(What is expected): Transcribe all the entries word for word, but omit the images.

[Stored dataset items]
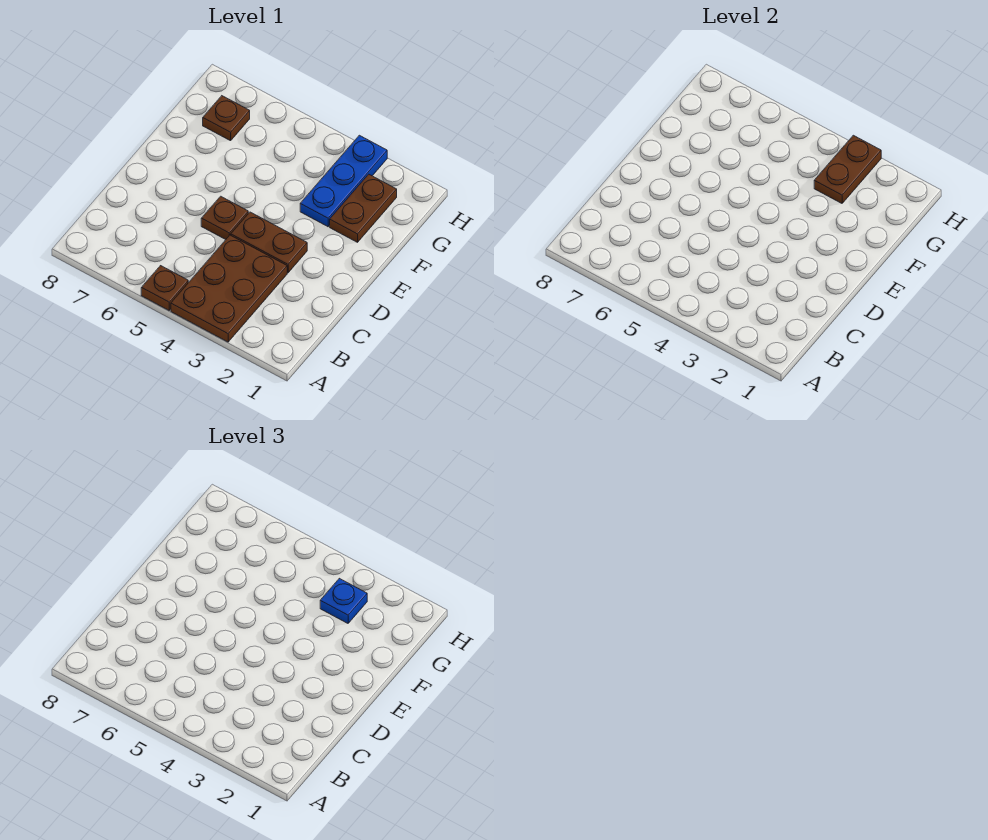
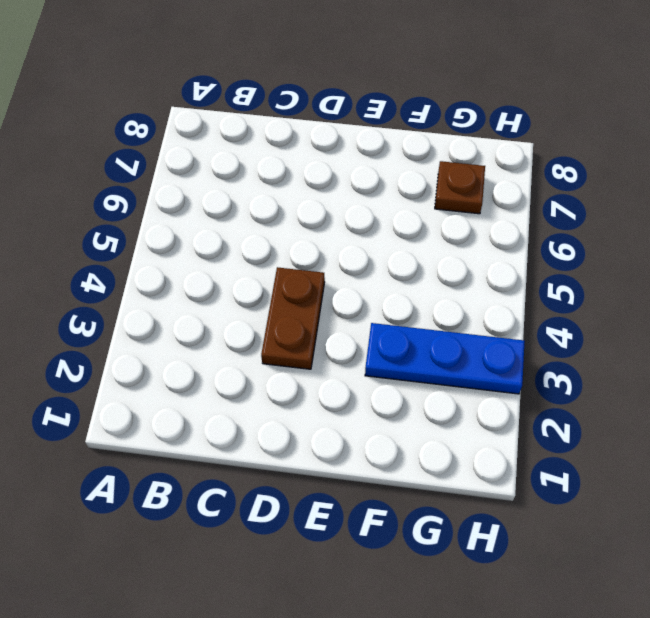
none -> brown plate A3:C4 level 1
none -> brown plate A5 level 1

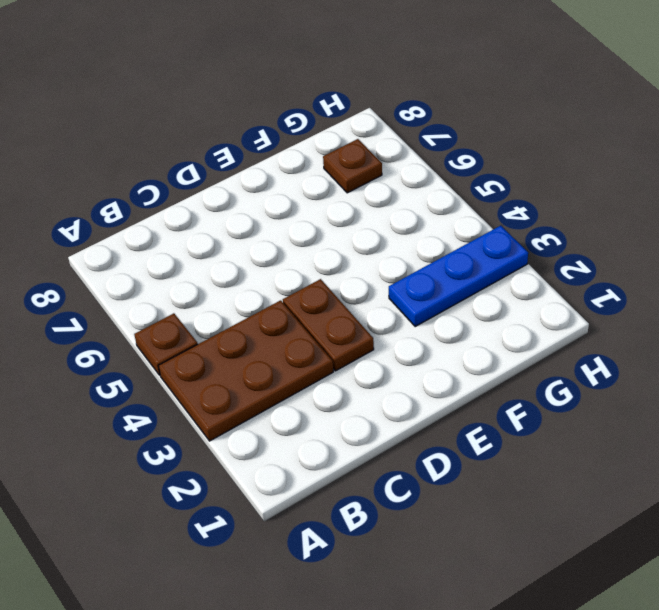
none -> brown plate D5 level 1
none -> brown plate F2:G2 level 1

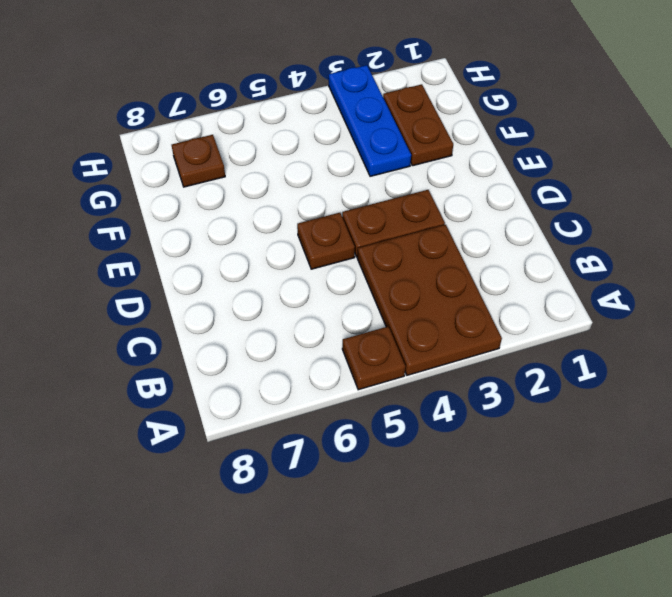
none -> brown plate G3:H3 level 2
none -> blue plate G3 level 3

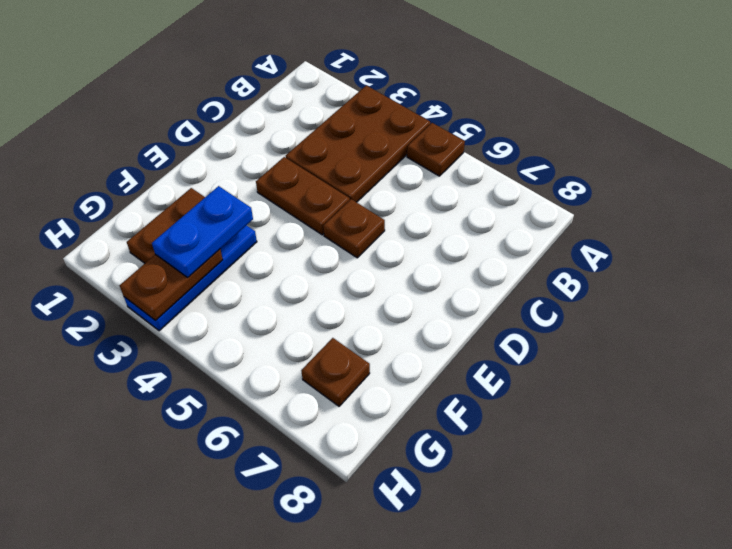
blue plate F3:G3 level 3 -> blue plate G3 level 3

(The answer):
none -> brown plate A3:C4 level 1
none -> brown plate A5 level 1

none -> brown plate D5 level 1
none -> brown plate F2:G2 level 1

none -> brown plate G3:H3 level 2
none -> blue plate G3 level 3

blue plate F3:G3 level 3 -> blue plate G3 level 3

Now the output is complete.